__ACTIVITY__
Check each line of the entries. Copy the ones that contain the string "every".

__RECORDS PROVIDED__
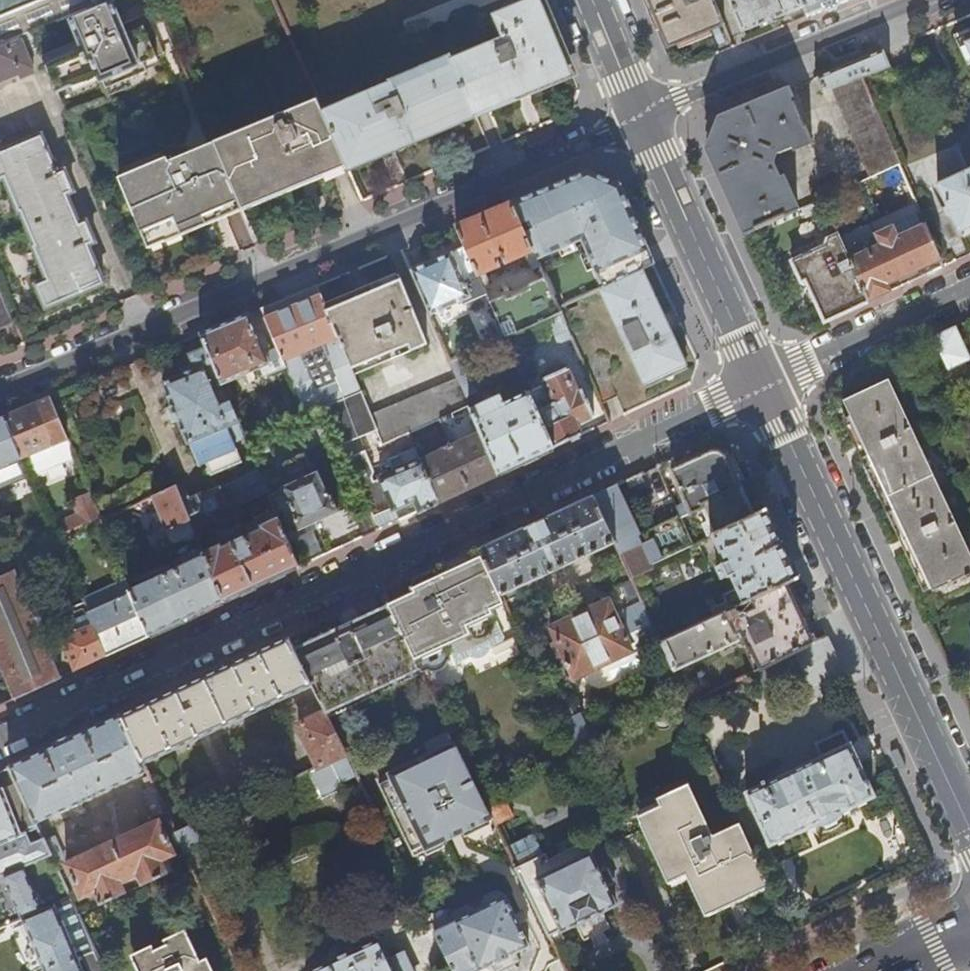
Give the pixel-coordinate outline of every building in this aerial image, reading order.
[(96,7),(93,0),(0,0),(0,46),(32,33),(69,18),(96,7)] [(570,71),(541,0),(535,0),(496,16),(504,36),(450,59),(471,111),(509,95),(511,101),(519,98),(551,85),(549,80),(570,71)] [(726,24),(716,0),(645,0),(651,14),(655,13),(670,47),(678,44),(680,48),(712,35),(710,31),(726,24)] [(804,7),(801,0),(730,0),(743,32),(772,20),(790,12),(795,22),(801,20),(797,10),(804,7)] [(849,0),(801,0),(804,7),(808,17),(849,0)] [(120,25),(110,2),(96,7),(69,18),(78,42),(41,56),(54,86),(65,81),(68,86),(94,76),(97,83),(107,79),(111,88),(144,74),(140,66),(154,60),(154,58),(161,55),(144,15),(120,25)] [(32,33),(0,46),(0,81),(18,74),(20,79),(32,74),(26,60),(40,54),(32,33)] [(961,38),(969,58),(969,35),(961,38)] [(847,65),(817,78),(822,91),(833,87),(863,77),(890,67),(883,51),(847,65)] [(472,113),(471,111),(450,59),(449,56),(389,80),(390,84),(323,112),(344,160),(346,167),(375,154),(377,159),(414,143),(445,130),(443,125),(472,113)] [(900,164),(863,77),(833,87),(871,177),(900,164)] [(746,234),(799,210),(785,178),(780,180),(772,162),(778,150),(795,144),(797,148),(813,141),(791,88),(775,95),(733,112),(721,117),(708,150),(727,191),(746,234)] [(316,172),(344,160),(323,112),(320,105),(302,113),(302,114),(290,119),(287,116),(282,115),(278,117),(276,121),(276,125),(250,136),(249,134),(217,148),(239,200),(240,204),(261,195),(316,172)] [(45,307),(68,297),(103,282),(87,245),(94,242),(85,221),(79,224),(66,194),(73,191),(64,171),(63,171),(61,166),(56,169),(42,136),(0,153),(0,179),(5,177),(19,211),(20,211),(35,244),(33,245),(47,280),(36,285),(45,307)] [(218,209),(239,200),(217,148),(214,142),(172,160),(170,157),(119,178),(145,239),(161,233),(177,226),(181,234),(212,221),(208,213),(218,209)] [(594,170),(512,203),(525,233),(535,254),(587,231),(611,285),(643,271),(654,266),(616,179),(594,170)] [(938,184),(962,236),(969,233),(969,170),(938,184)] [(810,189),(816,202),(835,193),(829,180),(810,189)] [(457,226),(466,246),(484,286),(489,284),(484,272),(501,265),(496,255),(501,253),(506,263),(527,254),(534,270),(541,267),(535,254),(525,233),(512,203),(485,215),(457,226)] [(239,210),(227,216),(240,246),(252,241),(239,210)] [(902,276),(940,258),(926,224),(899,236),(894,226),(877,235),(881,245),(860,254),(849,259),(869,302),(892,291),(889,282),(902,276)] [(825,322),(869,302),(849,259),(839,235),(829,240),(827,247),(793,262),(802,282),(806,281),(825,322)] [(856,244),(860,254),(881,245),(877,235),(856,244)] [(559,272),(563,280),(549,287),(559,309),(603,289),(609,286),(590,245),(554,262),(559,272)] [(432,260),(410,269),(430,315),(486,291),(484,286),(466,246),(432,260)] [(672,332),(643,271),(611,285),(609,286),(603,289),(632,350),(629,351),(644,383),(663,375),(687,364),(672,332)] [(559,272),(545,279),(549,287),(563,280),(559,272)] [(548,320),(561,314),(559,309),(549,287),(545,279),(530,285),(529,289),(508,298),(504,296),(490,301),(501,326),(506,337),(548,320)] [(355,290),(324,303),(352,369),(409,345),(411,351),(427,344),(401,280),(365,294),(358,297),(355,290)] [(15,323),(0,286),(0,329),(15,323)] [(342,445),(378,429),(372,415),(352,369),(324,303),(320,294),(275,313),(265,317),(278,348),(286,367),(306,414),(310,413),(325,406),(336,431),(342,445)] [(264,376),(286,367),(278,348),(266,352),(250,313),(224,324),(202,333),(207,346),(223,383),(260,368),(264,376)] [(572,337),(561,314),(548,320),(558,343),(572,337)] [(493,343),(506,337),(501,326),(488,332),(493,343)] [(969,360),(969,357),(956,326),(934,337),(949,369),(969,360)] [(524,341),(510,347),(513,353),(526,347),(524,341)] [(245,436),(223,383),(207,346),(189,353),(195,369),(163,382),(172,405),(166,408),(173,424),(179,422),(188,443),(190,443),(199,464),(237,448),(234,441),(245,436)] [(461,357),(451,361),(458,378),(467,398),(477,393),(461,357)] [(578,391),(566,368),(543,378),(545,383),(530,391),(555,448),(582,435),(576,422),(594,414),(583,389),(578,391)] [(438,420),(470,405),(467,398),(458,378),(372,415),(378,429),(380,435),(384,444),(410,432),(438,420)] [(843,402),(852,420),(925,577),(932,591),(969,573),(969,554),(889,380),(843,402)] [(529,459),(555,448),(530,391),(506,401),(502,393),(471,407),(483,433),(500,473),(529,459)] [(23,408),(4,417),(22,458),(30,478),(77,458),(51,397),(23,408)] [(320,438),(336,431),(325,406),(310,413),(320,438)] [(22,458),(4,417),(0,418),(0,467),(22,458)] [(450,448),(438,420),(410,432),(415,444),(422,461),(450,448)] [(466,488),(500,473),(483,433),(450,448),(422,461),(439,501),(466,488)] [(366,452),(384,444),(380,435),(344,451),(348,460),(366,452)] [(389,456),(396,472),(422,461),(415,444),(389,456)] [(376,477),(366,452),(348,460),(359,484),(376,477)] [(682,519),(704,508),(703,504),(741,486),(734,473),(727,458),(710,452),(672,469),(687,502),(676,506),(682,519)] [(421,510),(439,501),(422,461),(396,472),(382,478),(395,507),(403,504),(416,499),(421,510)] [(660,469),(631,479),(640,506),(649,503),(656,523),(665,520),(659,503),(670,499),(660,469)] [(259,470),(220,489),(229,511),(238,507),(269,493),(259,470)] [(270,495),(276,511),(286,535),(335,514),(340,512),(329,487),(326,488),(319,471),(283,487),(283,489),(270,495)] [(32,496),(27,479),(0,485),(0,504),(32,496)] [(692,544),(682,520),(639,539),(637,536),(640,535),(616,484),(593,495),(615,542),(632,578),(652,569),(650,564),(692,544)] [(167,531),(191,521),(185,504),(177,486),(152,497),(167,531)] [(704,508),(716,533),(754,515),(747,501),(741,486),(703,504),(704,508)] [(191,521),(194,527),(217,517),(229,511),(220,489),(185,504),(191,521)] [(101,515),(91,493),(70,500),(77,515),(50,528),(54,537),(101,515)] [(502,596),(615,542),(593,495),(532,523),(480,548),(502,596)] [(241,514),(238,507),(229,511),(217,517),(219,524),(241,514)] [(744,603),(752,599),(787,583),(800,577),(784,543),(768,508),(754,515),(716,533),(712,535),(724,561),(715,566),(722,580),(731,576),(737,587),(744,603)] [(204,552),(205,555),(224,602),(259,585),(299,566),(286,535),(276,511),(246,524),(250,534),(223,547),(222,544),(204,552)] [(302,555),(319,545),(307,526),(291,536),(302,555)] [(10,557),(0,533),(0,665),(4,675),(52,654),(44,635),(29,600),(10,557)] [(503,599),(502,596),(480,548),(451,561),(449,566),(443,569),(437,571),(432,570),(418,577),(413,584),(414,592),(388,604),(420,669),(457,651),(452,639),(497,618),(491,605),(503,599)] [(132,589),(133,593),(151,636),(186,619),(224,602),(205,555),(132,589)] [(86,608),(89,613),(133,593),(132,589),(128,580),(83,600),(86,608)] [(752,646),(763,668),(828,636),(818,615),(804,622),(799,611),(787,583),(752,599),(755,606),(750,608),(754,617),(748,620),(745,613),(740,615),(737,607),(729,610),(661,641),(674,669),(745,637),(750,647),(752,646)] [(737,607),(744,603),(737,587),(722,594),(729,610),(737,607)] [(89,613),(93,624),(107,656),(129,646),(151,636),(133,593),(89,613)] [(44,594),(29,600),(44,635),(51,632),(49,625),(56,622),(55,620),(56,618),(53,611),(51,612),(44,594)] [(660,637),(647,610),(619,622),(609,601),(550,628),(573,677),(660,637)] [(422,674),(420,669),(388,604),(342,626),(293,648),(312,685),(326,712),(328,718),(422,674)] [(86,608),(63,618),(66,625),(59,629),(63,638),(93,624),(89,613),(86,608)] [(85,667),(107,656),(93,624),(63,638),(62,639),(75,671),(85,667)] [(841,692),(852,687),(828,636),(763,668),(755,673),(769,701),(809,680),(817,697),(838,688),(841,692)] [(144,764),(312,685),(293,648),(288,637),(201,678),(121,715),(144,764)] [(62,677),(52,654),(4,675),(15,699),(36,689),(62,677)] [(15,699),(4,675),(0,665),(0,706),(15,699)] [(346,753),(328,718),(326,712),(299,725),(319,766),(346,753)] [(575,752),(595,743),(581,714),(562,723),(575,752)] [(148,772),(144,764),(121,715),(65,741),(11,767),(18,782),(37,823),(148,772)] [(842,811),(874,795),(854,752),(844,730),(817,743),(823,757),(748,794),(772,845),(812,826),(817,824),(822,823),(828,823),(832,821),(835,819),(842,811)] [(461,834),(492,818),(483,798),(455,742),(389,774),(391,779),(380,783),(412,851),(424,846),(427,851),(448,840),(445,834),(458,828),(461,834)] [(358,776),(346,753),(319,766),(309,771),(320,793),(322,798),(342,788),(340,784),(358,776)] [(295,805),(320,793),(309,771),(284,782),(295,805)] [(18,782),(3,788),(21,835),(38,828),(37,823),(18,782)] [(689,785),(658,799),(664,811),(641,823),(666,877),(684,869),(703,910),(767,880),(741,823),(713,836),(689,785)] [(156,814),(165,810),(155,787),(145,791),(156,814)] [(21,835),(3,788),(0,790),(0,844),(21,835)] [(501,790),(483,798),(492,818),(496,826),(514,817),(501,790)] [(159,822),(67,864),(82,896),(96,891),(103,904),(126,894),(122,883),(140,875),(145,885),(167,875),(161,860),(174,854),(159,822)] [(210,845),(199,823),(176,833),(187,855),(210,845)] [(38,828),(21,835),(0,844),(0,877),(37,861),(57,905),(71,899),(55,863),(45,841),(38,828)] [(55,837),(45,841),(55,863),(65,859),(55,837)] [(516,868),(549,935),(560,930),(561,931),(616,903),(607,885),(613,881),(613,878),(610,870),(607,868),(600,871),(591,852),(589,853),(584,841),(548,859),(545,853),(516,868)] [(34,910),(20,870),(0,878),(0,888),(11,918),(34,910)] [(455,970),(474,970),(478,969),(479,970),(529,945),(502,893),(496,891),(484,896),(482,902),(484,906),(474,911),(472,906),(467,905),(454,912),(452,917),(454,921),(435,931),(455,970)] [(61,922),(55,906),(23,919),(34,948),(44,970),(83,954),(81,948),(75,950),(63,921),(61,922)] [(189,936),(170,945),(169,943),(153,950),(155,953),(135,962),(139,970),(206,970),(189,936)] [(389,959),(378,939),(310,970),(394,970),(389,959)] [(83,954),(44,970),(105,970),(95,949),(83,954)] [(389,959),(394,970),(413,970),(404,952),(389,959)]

---

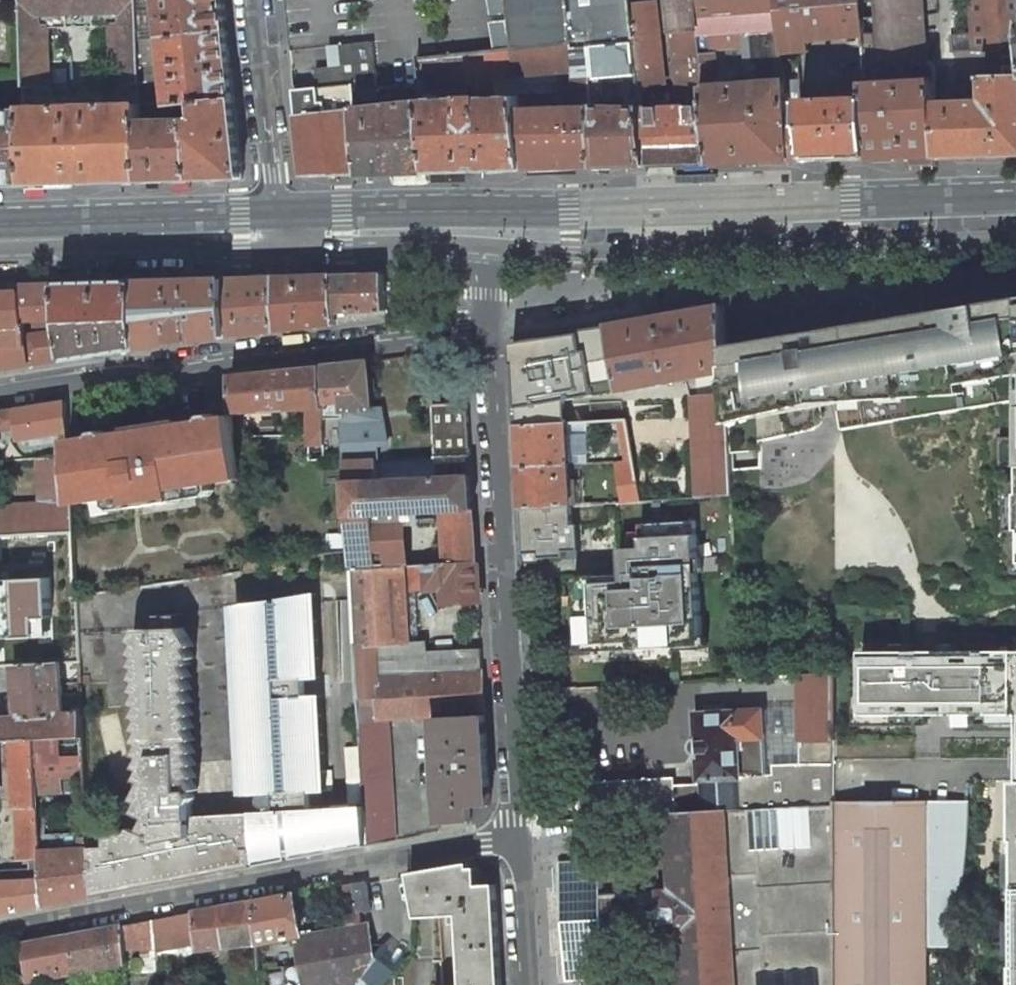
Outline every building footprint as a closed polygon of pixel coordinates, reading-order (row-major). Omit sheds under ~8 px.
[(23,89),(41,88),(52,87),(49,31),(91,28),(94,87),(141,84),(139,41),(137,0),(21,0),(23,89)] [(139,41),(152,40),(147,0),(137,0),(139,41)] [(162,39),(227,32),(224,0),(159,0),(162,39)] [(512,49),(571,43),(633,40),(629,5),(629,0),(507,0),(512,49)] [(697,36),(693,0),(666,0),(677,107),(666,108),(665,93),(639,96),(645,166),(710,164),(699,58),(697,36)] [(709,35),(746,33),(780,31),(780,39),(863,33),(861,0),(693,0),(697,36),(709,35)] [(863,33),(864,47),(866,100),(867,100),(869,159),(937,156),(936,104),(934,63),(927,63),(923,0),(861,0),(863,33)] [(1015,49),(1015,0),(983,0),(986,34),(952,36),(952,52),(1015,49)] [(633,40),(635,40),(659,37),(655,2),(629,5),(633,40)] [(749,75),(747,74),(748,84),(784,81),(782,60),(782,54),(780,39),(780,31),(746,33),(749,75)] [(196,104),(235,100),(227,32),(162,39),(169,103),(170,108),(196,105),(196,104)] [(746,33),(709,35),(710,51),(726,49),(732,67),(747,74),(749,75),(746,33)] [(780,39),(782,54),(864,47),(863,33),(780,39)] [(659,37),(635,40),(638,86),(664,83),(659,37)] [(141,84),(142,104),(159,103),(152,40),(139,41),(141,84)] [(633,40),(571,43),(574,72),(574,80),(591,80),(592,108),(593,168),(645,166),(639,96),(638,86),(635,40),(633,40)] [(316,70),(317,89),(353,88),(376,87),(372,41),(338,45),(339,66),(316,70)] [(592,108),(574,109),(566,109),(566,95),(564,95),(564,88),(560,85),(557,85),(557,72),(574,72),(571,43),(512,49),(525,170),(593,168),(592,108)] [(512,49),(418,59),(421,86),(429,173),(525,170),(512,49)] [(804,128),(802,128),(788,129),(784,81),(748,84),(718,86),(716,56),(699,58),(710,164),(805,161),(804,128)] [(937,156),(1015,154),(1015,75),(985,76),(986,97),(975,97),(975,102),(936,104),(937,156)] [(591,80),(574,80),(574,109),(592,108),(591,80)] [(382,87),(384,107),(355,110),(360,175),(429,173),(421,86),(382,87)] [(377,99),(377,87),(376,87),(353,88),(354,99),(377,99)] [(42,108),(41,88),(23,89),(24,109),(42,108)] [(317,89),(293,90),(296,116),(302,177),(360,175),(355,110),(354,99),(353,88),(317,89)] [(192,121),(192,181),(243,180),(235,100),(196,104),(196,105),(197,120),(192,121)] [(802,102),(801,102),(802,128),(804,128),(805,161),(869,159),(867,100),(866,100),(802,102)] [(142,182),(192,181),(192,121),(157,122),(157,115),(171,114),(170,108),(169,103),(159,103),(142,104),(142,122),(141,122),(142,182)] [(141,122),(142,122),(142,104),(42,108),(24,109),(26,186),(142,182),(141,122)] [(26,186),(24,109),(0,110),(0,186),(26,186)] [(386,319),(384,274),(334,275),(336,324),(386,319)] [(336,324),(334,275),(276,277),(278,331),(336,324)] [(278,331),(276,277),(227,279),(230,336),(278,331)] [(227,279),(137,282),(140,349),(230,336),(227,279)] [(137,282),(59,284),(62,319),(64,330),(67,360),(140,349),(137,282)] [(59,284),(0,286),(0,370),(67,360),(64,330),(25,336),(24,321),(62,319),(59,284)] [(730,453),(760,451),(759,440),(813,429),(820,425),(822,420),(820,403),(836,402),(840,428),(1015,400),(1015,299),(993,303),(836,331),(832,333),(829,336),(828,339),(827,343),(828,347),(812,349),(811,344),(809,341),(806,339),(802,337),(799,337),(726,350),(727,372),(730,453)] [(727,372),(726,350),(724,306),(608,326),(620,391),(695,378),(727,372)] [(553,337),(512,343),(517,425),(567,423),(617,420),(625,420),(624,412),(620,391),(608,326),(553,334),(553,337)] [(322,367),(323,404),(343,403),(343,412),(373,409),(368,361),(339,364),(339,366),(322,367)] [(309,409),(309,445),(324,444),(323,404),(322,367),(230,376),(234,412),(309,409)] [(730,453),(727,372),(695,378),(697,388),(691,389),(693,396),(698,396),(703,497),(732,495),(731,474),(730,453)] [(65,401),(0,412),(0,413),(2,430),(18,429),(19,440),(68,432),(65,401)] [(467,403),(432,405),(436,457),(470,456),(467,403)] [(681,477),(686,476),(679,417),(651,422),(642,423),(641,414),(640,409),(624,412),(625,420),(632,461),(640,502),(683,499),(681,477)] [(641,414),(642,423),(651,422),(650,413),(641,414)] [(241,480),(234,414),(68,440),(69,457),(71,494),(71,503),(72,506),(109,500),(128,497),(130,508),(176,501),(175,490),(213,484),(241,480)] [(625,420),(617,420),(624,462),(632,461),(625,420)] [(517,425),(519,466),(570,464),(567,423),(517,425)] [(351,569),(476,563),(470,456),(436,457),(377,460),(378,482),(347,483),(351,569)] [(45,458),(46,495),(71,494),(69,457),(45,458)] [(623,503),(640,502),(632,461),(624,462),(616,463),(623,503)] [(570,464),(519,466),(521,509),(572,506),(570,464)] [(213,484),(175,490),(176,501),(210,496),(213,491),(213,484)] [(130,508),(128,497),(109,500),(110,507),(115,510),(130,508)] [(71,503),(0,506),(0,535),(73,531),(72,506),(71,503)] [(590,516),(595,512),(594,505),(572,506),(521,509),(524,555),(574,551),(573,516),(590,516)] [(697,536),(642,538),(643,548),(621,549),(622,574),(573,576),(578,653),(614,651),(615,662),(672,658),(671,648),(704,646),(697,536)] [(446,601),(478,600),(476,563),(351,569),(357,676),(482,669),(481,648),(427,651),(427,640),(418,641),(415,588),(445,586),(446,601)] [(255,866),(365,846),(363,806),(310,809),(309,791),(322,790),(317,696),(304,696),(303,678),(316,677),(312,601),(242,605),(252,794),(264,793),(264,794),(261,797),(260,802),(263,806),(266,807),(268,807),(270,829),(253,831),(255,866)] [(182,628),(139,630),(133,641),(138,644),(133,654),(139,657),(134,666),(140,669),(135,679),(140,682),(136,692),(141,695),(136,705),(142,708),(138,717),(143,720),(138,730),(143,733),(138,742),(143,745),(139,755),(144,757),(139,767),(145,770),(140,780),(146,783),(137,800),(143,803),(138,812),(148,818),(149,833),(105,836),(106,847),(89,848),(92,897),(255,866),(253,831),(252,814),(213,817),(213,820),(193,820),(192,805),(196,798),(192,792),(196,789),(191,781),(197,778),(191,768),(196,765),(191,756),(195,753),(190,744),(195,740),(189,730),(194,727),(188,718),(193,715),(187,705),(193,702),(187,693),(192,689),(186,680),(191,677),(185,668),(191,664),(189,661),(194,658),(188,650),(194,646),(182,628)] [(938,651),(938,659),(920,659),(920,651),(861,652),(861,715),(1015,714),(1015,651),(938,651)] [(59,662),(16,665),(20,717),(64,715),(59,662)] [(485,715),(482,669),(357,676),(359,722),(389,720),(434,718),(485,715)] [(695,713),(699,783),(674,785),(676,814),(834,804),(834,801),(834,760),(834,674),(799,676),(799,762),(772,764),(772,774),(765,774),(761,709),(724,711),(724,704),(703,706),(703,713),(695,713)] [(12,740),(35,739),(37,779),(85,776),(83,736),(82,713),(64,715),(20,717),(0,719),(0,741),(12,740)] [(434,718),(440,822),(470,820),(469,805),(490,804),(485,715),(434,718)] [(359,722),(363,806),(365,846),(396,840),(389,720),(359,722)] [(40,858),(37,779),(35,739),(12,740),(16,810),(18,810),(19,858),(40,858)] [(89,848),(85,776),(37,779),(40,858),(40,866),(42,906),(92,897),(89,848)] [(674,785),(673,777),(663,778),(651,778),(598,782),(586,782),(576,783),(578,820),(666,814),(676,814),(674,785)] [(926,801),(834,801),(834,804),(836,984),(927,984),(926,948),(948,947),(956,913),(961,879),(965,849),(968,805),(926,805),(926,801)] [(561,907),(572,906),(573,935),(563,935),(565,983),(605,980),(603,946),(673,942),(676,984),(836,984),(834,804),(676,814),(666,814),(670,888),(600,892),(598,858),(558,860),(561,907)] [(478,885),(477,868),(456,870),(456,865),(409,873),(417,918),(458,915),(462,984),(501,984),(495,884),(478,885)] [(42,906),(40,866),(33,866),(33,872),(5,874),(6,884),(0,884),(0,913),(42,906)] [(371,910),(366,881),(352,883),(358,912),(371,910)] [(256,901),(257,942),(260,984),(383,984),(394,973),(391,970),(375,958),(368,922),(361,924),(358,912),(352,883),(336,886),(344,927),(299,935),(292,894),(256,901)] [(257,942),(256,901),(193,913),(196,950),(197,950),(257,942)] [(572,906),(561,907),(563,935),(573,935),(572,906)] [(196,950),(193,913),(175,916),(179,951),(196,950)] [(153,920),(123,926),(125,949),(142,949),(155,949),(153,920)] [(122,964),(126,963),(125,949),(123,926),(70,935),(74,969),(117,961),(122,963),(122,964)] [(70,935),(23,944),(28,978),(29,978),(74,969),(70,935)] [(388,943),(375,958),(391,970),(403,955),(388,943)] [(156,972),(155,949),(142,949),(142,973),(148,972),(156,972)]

__WRITTEN SOLUTION__
Give the pixel-coordinate outline of every building in this aerial image, reading order.
Outline every building footprint as a closed polygon of pixel coordinates, reading-order (row-major). Omit sheds under ~8 px.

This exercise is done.